**What the exercise asks**
Please quote the records exactly between the line that contains "No, green scrubs" and the line that contains "Positioned lower is", inclusive.
START Task inputs
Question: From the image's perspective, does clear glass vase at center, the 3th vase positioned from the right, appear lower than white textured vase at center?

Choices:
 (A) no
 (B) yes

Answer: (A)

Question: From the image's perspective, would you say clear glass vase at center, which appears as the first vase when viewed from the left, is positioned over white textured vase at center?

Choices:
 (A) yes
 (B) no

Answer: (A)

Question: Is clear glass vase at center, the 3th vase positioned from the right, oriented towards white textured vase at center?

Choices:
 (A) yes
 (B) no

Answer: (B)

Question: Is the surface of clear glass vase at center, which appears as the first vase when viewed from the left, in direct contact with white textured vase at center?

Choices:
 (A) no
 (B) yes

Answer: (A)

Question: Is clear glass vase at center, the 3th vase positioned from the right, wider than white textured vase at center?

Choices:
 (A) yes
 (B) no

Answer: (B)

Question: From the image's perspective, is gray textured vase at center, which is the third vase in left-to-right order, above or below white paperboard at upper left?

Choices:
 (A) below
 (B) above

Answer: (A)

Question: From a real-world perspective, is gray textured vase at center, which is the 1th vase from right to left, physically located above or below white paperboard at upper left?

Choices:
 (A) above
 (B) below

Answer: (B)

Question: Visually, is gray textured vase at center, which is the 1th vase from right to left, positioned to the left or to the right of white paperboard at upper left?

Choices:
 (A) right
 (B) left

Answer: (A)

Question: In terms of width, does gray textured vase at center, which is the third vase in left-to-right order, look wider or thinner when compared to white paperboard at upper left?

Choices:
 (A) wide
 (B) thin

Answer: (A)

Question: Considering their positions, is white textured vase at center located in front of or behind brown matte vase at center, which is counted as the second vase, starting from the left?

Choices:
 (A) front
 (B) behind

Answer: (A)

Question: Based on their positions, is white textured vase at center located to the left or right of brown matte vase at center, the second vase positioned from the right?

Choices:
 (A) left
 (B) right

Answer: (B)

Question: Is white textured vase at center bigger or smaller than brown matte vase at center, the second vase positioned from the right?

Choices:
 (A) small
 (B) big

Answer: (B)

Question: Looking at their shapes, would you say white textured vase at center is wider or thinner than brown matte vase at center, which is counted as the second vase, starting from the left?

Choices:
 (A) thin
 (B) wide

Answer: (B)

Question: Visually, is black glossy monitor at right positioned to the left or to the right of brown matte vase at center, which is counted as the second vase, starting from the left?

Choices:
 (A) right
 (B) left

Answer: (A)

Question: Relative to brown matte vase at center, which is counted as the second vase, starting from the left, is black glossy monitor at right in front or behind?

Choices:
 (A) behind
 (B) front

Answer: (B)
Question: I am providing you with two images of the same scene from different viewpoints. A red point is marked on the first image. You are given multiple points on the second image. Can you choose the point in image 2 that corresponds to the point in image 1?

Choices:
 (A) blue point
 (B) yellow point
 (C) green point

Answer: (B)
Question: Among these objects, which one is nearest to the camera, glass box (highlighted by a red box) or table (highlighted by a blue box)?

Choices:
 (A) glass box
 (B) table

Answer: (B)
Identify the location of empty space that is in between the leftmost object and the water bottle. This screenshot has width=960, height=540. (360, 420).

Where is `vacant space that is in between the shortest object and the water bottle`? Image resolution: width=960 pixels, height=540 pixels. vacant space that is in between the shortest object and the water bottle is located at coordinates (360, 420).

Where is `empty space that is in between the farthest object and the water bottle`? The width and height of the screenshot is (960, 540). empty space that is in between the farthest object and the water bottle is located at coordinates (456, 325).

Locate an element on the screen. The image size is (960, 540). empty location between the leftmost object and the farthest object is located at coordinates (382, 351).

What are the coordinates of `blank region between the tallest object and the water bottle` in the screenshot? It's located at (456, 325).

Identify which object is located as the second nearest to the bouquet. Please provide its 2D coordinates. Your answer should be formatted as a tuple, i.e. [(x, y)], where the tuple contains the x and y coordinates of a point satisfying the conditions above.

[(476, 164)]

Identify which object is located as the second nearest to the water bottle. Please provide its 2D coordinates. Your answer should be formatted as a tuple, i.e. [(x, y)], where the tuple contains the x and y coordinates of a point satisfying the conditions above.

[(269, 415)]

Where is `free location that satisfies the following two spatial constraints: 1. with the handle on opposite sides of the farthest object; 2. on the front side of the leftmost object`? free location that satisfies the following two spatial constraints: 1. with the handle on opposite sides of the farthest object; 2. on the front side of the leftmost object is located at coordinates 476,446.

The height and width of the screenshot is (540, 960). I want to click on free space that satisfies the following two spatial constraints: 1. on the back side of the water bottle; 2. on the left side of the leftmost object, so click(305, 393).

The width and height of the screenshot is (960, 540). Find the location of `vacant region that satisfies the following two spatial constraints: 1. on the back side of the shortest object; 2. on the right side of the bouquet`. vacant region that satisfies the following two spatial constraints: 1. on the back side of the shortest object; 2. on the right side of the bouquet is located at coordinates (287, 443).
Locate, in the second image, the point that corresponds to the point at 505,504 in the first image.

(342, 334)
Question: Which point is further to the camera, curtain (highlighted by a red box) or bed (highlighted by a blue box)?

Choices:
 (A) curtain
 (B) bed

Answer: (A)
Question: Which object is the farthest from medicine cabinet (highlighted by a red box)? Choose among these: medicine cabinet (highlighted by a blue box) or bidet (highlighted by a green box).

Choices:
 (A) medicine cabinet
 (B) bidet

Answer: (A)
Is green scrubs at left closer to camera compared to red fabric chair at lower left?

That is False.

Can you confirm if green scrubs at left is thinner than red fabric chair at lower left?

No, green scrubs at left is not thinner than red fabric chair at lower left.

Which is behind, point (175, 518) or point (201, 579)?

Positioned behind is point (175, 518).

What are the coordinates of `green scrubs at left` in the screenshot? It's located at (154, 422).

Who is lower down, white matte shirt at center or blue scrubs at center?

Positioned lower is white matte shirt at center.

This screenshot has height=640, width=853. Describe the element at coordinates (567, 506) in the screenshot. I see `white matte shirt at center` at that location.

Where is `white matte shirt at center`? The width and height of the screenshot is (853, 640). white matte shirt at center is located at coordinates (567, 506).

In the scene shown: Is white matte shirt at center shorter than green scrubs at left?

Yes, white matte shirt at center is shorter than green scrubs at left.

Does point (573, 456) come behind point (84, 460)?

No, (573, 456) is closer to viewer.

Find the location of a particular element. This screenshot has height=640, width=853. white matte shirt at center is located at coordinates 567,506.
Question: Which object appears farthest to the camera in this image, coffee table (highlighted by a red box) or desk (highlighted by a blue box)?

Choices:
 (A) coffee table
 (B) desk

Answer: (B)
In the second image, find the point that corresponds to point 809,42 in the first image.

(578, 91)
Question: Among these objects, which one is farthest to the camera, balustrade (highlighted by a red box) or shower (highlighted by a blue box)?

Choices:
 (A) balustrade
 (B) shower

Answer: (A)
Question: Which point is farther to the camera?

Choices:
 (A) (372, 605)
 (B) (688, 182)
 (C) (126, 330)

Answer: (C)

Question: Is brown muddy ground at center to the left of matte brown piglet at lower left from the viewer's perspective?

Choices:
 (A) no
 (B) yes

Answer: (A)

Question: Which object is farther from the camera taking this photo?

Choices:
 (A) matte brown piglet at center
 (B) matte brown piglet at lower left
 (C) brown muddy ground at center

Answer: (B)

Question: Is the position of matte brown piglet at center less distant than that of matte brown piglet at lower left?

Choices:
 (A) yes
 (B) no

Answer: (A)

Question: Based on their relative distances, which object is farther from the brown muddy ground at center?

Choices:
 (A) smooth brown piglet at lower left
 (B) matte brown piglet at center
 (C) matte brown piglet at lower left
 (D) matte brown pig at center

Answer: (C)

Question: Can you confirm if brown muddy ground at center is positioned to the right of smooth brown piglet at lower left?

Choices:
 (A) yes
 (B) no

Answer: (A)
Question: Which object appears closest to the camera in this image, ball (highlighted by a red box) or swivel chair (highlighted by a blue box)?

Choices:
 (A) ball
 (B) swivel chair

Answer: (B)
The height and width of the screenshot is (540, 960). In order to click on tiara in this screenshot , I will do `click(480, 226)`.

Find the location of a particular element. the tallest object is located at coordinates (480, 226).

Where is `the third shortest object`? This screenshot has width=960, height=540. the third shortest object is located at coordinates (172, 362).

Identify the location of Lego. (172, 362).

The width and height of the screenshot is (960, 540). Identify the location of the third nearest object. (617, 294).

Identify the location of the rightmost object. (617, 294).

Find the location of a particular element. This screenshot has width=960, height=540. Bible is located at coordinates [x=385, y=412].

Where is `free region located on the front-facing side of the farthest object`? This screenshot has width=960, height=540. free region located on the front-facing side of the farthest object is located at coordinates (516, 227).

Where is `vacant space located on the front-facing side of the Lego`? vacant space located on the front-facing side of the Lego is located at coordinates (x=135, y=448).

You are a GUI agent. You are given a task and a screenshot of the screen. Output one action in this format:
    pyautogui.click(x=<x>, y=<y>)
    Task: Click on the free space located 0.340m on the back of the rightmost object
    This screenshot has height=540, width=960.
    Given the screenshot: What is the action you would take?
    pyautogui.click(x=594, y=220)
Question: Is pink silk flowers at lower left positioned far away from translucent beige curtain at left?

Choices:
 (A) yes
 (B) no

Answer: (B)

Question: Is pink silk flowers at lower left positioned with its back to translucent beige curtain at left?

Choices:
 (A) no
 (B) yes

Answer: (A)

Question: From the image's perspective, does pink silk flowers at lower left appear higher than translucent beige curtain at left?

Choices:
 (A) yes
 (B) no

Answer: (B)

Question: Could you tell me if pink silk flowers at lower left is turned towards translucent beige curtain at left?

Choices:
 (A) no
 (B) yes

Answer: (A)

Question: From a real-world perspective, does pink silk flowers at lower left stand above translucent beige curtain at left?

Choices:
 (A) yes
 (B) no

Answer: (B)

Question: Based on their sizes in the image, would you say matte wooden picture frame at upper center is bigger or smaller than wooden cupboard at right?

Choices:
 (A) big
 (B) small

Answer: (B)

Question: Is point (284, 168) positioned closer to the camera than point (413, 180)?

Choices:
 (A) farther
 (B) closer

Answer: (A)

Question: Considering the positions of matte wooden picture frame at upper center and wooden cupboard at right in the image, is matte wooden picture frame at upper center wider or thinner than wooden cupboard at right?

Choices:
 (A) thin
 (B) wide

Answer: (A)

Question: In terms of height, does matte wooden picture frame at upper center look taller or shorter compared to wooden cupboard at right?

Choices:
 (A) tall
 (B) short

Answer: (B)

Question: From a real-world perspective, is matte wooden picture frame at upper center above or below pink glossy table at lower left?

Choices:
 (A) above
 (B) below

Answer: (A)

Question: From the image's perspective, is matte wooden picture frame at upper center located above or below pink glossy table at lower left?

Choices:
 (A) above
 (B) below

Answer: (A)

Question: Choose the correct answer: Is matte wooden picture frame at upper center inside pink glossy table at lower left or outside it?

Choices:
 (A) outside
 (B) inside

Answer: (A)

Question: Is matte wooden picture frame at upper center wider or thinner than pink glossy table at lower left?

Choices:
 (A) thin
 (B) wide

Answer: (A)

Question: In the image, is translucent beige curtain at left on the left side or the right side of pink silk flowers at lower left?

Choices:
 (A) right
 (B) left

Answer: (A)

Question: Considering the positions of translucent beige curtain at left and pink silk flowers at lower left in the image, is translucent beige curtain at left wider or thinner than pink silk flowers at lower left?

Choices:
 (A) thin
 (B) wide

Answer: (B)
END Task inputs
**Your response**
No, green scrubs at left is not thinner than red fabric chair at lower left.

Which is behind, point (175, 518) or point (201, 579)?

Positioned behind is point (175, 518).

What are the coordinates of `green scrubs at left` in the screenshot? It's located at (154, 422).

Who is lower down, white matte shirt at center or blue scrubs at center?

Positioned lower is white matte shirt at center.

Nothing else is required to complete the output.